— GIVEN INFORMATION —
::::::::::

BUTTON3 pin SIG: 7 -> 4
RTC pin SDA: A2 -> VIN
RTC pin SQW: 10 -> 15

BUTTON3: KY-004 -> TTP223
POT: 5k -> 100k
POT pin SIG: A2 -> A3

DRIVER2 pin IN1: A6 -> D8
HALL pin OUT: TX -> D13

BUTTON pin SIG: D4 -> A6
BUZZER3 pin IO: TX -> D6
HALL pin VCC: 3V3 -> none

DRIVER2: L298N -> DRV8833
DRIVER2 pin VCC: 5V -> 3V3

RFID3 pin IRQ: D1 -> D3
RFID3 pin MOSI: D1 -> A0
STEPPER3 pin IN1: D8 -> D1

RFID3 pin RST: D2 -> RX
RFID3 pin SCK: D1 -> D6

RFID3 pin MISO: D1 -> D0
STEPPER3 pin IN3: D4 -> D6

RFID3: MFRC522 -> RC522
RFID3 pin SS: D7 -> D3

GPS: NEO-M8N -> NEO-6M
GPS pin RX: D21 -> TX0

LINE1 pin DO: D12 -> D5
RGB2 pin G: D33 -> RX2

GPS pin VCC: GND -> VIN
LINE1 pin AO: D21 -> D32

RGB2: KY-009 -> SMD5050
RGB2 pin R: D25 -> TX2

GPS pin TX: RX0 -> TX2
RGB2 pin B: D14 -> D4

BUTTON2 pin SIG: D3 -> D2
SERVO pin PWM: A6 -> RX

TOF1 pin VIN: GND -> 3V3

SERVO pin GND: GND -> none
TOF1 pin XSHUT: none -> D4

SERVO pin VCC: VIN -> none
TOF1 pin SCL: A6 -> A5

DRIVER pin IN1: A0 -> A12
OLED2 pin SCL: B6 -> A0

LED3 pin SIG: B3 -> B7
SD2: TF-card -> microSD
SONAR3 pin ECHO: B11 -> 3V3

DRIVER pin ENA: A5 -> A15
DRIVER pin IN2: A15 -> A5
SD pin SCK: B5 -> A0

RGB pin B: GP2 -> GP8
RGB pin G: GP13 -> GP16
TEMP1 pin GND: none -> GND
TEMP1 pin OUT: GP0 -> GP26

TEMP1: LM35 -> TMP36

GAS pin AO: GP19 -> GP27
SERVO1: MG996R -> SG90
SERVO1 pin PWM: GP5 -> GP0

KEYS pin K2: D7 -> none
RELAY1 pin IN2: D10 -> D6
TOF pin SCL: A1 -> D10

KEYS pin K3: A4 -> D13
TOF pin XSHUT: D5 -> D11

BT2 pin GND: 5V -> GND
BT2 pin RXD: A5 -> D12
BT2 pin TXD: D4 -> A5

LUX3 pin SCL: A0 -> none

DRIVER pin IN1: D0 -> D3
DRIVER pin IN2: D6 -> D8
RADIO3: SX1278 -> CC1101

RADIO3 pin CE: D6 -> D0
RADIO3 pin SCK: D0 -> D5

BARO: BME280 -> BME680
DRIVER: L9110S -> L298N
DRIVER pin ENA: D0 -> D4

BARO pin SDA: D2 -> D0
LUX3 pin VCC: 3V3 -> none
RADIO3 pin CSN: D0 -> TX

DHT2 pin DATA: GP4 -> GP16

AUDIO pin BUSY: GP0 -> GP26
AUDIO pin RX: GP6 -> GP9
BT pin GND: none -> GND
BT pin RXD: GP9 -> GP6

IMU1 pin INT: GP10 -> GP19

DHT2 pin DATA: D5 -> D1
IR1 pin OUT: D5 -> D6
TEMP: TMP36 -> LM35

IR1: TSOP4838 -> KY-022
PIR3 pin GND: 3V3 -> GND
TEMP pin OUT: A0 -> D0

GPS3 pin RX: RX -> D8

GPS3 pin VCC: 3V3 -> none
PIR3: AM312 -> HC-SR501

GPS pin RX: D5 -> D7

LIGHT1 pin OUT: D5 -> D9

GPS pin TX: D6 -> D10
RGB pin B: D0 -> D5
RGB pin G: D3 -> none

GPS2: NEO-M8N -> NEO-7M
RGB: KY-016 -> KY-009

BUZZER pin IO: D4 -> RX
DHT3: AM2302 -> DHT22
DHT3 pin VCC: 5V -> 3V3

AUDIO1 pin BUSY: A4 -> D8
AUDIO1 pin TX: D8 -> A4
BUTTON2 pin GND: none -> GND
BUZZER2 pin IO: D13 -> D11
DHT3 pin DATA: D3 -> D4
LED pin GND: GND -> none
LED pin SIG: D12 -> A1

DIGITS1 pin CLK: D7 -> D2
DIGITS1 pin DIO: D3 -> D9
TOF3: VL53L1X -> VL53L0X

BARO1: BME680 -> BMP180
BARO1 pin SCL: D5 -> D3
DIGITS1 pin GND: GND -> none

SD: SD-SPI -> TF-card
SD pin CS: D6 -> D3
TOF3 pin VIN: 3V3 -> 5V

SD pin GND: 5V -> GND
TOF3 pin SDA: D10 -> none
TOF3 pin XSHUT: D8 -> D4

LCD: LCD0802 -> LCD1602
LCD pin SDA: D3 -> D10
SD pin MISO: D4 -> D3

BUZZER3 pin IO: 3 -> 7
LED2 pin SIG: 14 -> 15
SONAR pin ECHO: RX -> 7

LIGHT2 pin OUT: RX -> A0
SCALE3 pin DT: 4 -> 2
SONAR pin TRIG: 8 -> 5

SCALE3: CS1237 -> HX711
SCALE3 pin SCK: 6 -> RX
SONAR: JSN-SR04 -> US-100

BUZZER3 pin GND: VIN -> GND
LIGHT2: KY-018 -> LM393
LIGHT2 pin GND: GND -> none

::::::::::

— WHAT THE EXERCISE ASKS —
Print the entries exactly.

— ANSWER TO THIS PROBLEM —
BUTTON3 pin SIG: 7 -> 4
RTC pin SDA: A2 -> VIN
RTC pin SQW: 10 -> 15

BUTTON3: KY-004 -> TTP223
POT: 5k -> 100k
POT pin SIG: A2 -> A3

DRIVER2 pin IN1: A6 -> D8
HALL pin OUT: TX -> D13

BUTTON pin SIG: D4 -> A6
BUZZER3 pin IO: TX -> D6
HALL pin VCC: 3V3 -> none

DRIVER2: L298N -> DRV8833
DRIVER2 pin VCC: 5V -> 3V3

RFID3 pin IRQ: D1 -> D3
RFID3 pin MOSI: D1 -> A0
STEPPER3 pin IN1: D8 -> D1

RFID3 pin RST: D2 -> RX
RFID3 pin SCK: D1 -> D6

RFID3 pin MISO: D1 -> D0
STEPPER3 pin IN3: D4 -> D6

RFID3: MFRC522 -> RC522
RFID3 pin SS: D7 -> D3

GPS: NEO-M8N -> NEO-6M
GPS pin RX: D21 -> TX0

LINE1 pin DO: D12 -> D5
RGB2 pin G: D33 -> RX2

GPS pin VCC: GND -> VIN
LINE1 pin AO: D21 -> D32

RGB2: KY-009 -> SMD5050
RGB2 pin R: D25 -> TX2

GPS pin TX: RX0 -> TX2
RGB2 pin B: D14 -> D4

BUTTON2 pin SIG: D3 -> D2
SERVO pin PWM: A6 -> RX

TOF1 pin VIN: GND -> 3V3

SERVO pin GND: GND -> none
TOF1 pin XSHUT: none -> D4

SERVO pin VCC: VIN -> none
TOF1 pin SCL: A6 -> A5

DRIVER pin IN1: A0 -> A12
OLED2 pin SCL: B6 -> A0

LED3 pin SIG: B3 -> B7
SD2: TF-card -> microSD
SONAR3 pin ECHO: B11 -> 3V3

DRIVER pin ENA: A5 -> A15
DRIVER pin IN2: A15 -> A5
SD pin SCK: B5 -> A0

RGB pin B: GP2 -> GP8
RGB pin G: GP13 -> GP16
TEMP1 pin GND: none -> GND
TEMP1 pin OUT: GP0 -> GP26

TEMP1: LM35 -> TMP36

GAS pin AO: GP19 -> GP27
SERVO1: MG996R -> SG90
SERVO1 pin PWM: GP5 -> GP0

KEYS pin K2: D7 -> none
RELAY1 pin IN2: D10 -> D6
TOF pin SCL: A1 -> D10

KEYS pin K3: A4 -> D13
TOF pin XSHUT: D5 -> D11

BT2 pin GND: 5V -> GND
BT2 pin RXD: A5 -> D12
BT2 pin TXD: D4 -> A5

LUX3 pin SCL: A0 -> none

DRIVER pin IN1: D0 -> D3
DRIVER pin IN2: D6 -> D8
RADIO3: SX1278 -> CC1101

RADIO3 pin CE: D6 -> D0
RADIO3 pin SCK: D0 -> D5

BARO: BME280 -> BME680
DRIVER: L9110S -> L298N
DRIVER pin ENA: D0 -> D4

BARO pin SDA: D2 -> D0
LUX3 pin VCC: 3V3 -> none
RADIO3 pin CSN: D0 -> TX

DHT2 pin DATA: GP4 -> GP16

AUDIO pin BUSY: GP0 -> GP26
AUDIO pin RX: GP6 -> GP9
BT pin GND: none -> GND
BT pin RXD: GP9 -> GP6

IMU1 pin INT: GP10 -> GP19

DHT2 pin DATA: D5 -> D1
IR1 pin OUT: D5 -> D6
TEMP: TMP36 -> LM35

IR1: TSOP4838 -> KY-022
PIR3 pin GND: 3V3 -> GND
TEMP pin OUT: A0 -> D0

GPS3 pin RX: RX -> D8

GPS3 pin VCC: 3V3 -> none
PIR3: AM312 -> HC-SR501

GPS pin RX: D5 -> D7

LIGHT1 pin OUT: D5 -> D9

GPS pin TX: D6 -> D10
RGB pin B: D0 -> D5
RGB pin G: D3 -> none

GPS2: NEO-M8N -> NEO-7M
RGB: KY-016 -> KY-009

BUZZER pin IO: D4 -> RX
DHT3: AM2302 -> DHT22
DHT3 pin VCC: 5V -> 3V3

AUDIO1 pin BUSY: A4 -> D8
AUDIO1 pin TX: D8 -> A4
BUTTON2 pin GND: none -> GND
BUZZER2 pin IO: D13 -> D11
DHT3 pin DATA: D3 -> D4
LED pin GND: GND -> none
LED pin SIG: D12 -> A1

DIGITS1 pin CLK: D7 -> D2
DIGITS1 pin DIO: D3 -> D9
TOF3: VL53L1X -> VL53L0X

BARO1: BME680 -> BMP180
BARO1 pin SCL: D5 -> D3
DIGITS1 pin GND: GND -> none

SD: SD-SPI -> TF-card
SD pin CS: D6 -> D3
TOF3 pin VIN: 3V3 -> 5V

SD pin GND: 5V -> GND
TOF3 pin SDA: D10 -> none
TOF3 pin XSHUT: D8 -> D4

LCD: LCD0802 -> LCD1602
LCD pin SDA: D3 -> D10
SD pin MISO: D4 -> D3

BUZZER3 pin IO: 3 -> 7
LED2 pin SIG: 14 -> 15
SONAR pin ECHO: RX -> 7

LIGHT2 pin OUT: RX -> A0
SCALE3 pin DT: 4 -> 2
SONAR pin TRIG: 8 -> 5

SCALE3: CS1237 -> HX711
SCALE3 pin SCK: 6 -> RX
SONAR: JSN-SR04 -> US-100

BUZZER3 pin GND: VIN -> GND
LIGHT2: KY-018 -> LM393
LIGHT2 pin GND: GND -> none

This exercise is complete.